(Scene images with change listings)
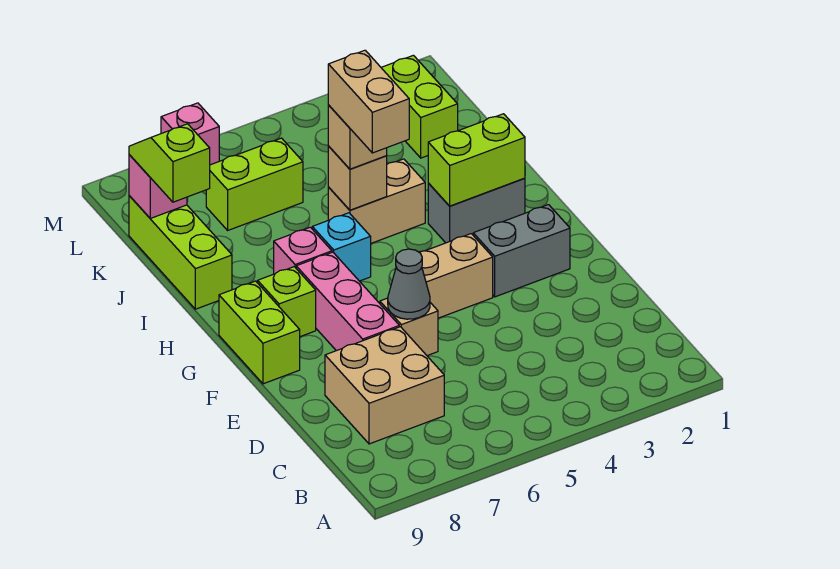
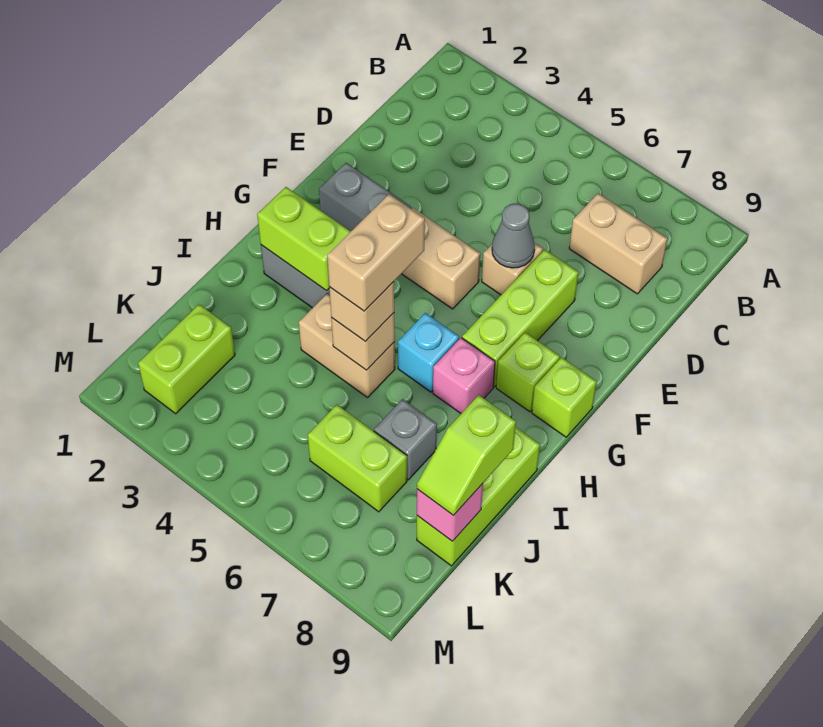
tan brick C7:D8 level 1 -> tan brick C7:C8 level 1
pink brick E7:G7 level 1 -> lime brick E7:G7 level 1
lime brick F9:G9 level 1 -> lime brick G9 level 1
none -> grey brick J7 level 1
pink brick M7 level 1 -> none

=== Exercise ===
Take each line from the records and copy it unchanged, leaving images out.

=== Answer space ===
tan brick C7:D8 level 1 -> tan brick C7:C8 level 1
pink brick E7:G7 level 1 -> lime brick E7:G7 level 1
lime brick F9:G9 level 1 -> lime brick G9 level 1
none -> grey brick J7 level 1
pink brick M7 level 1 -> none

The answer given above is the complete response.